[YOUR TASK] Copy the entries character for character.

(DATASET begins)

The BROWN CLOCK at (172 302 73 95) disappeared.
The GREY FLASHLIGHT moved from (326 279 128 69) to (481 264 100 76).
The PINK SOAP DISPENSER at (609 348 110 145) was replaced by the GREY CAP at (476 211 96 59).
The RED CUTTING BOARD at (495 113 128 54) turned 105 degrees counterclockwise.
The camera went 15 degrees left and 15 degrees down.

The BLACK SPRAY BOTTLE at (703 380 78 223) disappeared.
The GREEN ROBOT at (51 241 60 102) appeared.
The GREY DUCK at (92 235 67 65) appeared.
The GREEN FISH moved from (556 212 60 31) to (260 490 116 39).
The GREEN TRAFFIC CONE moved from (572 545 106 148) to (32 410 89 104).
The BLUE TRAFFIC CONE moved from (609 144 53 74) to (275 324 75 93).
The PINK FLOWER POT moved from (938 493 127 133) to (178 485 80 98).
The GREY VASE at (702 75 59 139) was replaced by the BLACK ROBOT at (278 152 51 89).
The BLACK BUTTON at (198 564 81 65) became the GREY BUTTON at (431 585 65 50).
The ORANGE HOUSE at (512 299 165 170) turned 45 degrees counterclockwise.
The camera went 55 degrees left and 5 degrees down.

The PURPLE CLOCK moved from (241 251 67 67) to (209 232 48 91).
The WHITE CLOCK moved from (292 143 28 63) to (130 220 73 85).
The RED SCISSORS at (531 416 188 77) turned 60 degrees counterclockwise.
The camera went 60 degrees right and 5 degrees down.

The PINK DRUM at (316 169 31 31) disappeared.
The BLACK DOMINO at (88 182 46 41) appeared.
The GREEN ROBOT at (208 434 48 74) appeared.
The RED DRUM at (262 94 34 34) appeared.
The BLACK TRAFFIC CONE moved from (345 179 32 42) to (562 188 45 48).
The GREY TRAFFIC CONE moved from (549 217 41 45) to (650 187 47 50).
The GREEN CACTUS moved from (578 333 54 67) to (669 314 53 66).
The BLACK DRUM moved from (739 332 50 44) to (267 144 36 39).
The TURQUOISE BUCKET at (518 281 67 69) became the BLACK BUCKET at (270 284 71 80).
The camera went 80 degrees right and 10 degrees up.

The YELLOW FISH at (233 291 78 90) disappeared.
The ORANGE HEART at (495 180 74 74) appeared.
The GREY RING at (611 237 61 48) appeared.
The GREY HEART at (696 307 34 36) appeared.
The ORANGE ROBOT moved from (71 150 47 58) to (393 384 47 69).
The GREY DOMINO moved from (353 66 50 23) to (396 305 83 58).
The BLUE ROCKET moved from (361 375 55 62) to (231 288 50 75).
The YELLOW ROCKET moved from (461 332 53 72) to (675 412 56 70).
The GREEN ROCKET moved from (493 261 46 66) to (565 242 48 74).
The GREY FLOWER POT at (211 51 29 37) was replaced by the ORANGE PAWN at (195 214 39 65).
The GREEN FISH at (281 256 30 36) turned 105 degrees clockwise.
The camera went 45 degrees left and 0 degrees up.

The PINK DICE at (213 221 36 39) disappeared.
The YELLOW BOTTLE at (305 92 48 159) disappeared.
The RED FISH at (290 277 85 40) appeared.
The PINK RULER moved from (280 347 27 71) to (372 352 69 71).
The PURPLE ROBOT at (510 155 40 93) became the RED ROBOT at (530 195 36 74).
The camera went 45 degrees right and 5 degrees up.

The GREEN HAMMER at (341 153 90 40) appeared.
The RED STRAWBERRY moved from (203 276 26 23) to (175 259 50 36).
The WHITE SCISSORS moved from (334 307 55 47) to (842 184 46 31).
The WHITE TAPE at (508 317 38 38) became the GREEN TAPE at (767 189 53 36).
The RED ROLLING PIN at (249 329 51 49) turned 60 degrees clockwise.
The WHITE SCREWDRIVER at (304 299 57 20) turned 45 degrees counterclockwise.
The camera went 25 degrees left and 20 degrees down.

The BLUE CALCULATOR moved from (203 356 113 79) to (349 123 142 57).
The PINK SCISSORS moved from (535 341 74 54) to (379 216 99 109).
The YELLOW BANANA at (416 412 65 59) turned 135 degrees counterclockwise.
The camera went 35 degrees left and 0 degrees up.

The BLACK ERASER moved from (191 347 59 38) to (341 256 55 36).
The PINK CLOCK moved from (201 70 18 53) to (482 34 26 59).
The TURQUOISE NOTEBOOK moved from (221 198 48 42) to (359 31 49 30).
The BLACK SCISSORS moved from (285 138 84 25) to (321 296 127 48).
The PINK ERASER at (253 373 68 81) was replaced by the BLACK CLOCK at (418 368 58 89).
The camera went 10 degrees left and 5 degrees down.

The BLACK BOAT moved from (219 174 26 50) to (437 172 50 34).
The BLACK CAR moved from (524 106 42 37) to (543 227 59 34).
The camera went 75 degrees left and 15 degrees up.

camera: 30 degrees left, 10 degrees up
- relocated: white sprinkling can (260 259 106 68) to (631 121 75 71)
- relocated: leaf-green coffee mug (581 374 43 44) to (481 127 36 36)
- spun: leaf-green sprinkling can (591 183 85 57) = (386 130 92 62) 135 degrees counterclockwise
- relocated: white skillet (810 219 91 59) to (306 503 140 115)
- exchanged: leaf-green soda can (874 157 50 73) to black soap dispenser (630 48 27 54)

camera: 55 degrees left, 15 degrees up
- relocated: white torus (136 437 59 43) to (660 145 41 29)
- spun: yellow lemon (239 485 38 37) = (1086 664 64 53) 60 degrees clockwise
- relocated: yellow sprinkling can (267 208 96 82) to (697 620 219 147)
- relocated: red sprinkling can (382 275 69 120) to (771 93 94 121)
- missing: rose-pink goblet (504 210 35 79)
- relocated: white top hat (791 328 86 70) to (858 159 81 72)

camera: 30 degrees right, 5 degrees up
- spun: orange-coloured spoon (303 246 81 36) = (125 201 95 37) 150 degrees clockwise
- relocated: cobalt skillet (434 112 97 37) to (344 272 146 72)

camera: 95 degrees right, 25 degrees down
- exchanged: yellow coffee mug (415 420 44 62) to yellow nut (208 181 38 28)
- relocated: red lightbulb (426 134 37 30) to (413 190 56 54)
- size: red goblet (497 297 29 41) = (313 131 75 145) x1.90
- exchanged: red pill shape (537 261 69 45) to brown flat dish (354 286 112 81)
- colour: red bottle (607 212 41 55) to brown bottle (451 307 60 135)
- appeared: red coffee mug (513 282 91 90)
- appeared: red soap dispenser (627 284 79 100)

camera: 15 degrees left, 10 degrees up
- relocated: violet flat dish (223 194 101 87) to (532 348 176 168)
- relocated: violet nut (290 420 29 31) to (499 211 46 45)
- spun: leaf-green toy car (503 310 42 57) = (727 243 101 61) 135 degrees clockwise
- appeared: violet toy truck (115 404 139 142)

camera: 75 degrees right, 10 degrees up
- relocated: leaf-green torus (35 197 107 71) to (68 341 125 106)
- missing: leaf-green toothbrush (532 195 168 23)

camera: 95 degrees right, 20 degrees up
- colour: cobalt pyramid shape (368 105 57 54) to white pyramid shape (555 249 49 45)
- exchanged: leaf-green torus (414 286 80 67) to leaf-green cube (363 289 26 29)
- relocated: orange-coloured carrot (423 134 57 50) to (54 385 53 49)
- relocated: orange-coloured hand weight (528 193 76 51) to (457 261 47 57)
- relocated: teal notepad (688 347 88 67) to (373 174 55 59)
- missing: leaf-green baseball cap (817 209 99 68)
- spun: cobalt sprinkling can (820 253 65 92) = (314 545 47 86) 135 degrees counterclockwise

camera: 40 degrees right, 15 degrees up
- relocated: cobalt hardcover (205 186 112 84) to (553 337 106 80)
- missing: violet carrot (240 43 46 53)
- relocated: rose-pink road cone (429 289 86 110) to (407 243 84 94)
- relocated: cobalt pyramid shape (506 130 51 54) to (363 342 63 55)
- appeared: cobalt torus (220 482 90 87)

(DATASET ends)

[RESPONSE FOR THIS EXERCISE]
The BROWN CLOCK at (172 302 73 95) disappeared.
The GREY FLASHLIGHT moved from (326 279 128 69) to (481 264 100 76).
The PINK SOAP DISPENSER at (609 348 110 145) was replaced by the GREY CAP at (476 211 96 59).
The RED CUTTING BOARD at (495 113 128 54) turned 105 degrees counterclockwise.
The camera went 15 degrees left and 15 degrees down.

The BLACK SPRAY BOTTLE at (703 380 78 223) disappeared.
The GREEN ROBOT at (51 241 60 102) appeared.
The GREY DUCK at (92 235 67 65) appeared.
The GREEN FISH moved from (556 212 60 31) to (260 490 116 39).
The GREEN TRAFFIC CONE moved from (572 545 106 148) to (32 410 89 104).
The BLUE TRAFFIC CONE moved from (609 144 53 74) to (275 324 75 93).
The PINK FLOWER POT moved from (938 493 127 133) to (178 485 80 98).
The GREY VASE at (702 75 59 139) was replaced by the BLACK ROBOT at (278 152 51 89).
The BLACK BUTTON at (198 564 81 65) became the GREY BUTTON at (431 585 65 50).
The ORANGE HOUSE at (512 299 165 170) turned 45 degrees counterclockwise.
The camera went 55 degrees left and 5 degrees down.

The PURPLE CLOCK moved from (241 251 67 67) to (209 232 48 91).
The WHITE CLOCK moved from (292 143 28 63) to (130 220 73 85).
The RED SCISSORS at (531 416 188 77) turned 60 degrees counterclockwise.
The camera went 60 degrees right and 5 degrees down.

The PINK DRUM at (316 169 31 31) disappeared.
The BLACK DOMINO at (88 182 46 41) appeared.
The GREEN ROBOT at (208 434 48 74) appeared.
The RED DRUM at (262 94 34 34) appeared.
The BLACK TRAFFIC CONE moved from (345 179 32 42) to (562 188 45 48).
The GREY TRAFFIC CONE moved from (549 217 41 45) to (650 187 47 50).
The GREEN CACTUS moved from (578 333 54 67) to (669 314 53 66).
The BLACK DRUM moved from (739 332 50 44) to (267 144 36 39).
The TURQUOISE BUCKET at (518 281 67 69) became the BLACK BUCKET at (270 284 71 80).
The camera went 80 degrees right and 10 degrees up.

The YELLOW FISH at (233 291 78 90) disappeared.
The ORANGE HEART at (495 180 74 74) appeared.
The GREY RING at (611 237 61 48) appeared.
The GREY HEART at (696 307 34 36) appeared.
The ORANGE ROBOT moved from (71 150 47 58) to (393 384 47 69).
The GREY DOMINO moved from (353 66 50 23) to (396 305 83 58).
The BLUE ROCKET moved from (361 375 55 62) to (231 288 50 75).
The YELLOW ROCKET moved from (461 332 53 72) to (675 412 56 70).
The GREEN ROCKET moved from (493 261 46 66) to (565 242 48 74).
The GREY FLOWER POT at (211 51 29 37) was replaced by the ORANGE PAWN at (195 214 39 65).
The GREEN FISH at (281 256 30 36) turned 105 degrees clockwise.
The camera went 45 degrees left and 0 degrees up.

The PINK DICE at (213 221 36 39) disappeared.
The YELLOW BOTTLE at (305 92 48 159) disappeared.
The RED FISH at (290 277 85 40) appeared.
The PINK RULER moved from (280 347 27 71) to (372 352 69 71).
The PURPLE ROBOT at (510 155 40 93) became the RED ROBOT at (530 195 36 74).
The camera went 45 degrees right and 5 degrees up.

The GREEN HAMMER at (341 153 90 40) appeared.
The RED STRAWBERRY moved from (203 276 26 23) to (175 259 50 36).
The WHITE SCISSORS moved from (334 307 55 47) to (842 184 46 31).
The WHITE TAPE at (508 317 38 38) became the GREEN TAPE at (767 189 53 36).
The RED ROLLING PIN at (249 329 51 49) turned 60 degrees clockwise.
The WHITE SCREWDRIVER at (304 299 57 20) turned 45 degrees counterclockwise.
The camera went 25 degrees left and 20 degrees down.

The BLUE CALCULATOR moved from (203 356 113 79) to (349 123 142 57).
The PINK SCISSORS moved from (535 341 74 54) to (379 216 99 109).
The YELLOW BANANA at (416 412 65 59) turned 135 degrees counterclockwise.
The camera went 35 degrees left and 0 degrees up.

The BLACK ERASER moved from (191 347 59 38) to (341 256 55 36).
The PINK CLOCK moved from (201 70 18 53) to (482 34 26 59).
The TURQUOISE NOTEBOOK moved from (221 198 48 42) to (359 31 49 30).
The BLACK SCISSORS moved from (285 138 84 25) to (321 296 127 48).
The PINK ERASER at (253 373 68 81) was replaced by the BLACK CLOCK at (418 368 58 89).
The camera went 10 degrees left and 5 degrees down.

The BLACK BOAT moved from (219 174 26 50) to (437 172 50 34).
The BLACK CAR moved from (524 106 42 37) to (543 227 59 34).
The camera went 75 degrees left and 15 degrees up.

camera: 30 degrees left, 10 degrees up
- relocated: white sprinkling can (260 259 106 68) to (631 121 75 71)
- relocated: leaf-green coffee mug (581 374 43 44) to (481 127 36 36)
- spun: leaf-green sprinkling can (591 183 85 57) = (386 130 92 62) 135 degrees counterclockwise
- relocated: white skillet (810 219 91 59) to (306 503 140 115)
- exchanged: leaf-green soda can (874 157 50 73) to black soap dispenser (630 48 27 54)

camera: 55 degrees left, 15 degrees up
- relocated: white torus (136 437 59 43) to (660 145 41 29)
- spun: yellow lemon (239 485 38 37) = (1086 664 64 53) 60 degrees clockwise
- relocated: yellow sprinkling can (267 208 96 82) to (697 620 219 147)
- relocated: red sprinkling can (382 275 69 120) to (771 93 94 121)
- missing: rose-pink goblet (504 210 35 79)
- relocated: white top hat (791 328 86 70) to (858 159 81 72)

camera: 30 degrees right, 5 degrees up
- spun: orange-coloured spoon (303 246 81 36) = (125 201 95 37) 150 degrees clockwise
- relocated: cobalt skillet (434 112 97 37) to (344 272 146 72)

camera: 95 degrees right, 25 degrees down
- exchanged: yellow coffee mug (415 420 44 62) to yellow nut (208 181 38 28)
- relocated: red lightbulb (426 134 37 30) to (413 190 56 54)
- size: red goblet (497 297 29 41) = (313 131 75 145) x1.90
- exchanged: red pill shape (537 261 69 45) to brown flat dish (354 286 112 81)
- colour: red bottle (607 212 41 55) to brown bottle (451 307 60 135)
- appeared: red coffee mug (513 282 91 90)
- appeared: red soap dispenser (627 284 79 100)

camera: 15 degrees left, 10 degrees up
- relocated: violet flat dish (223 194 101 87) to (532 348 176 168)
- relocated: violet nut (290 420 29 31) to (499 211 46 45)
- spun: leaf-green toy car (503 310 42 57) = (727 243 101 61) 135 degrees clockwise
- appeared: violet toy truck (115 404 139 142)

camera: 75 degrees right, 10 degrees up
- relocated: leaf-green torus (35 197 107 71) to (68 341 125 106)
- missing: leaf-green toothbrush (532 195 168 23)

camera: 95 degrees right, 20 degrees up
- colour: cobalt pyramid shape (368 105 57 54) to white pyramid shape (555 249 49 45)
- exchanged: leaf-green torus (414 286 80 67) to leaf-green cube (363 289 26 29)
- relocated: orange-coloured carrot (423 134 57 50) to (54 385 53 49)
- relocated: orange-coloured hand weight (528 193 76 51) to (457 261 47 57)
- relocated: teal notepad (688 347 88 67) to (373 174 55 59)
- missing: leaf-green baseball cap (817 209 99 68)
- spun: cobalt sprinkling can (820 253 65 92) = (314 545 47 86) 135 degrees counterclockwise

camera: 40 degrees right, 15 degrees up
- relocated: cobalt hardcover (205 186 112 84) to (553 337 106 80)
- missing: violet carrot (240 43 46 53)
- relocated: rose-pink road cone (429 289 86 110) to (407 243 84 94)
- relocated: cobalt pyramid shape (506 130 51 54) to (363 342 63 55)
- appeared: cobalt torus (220 482 90 87)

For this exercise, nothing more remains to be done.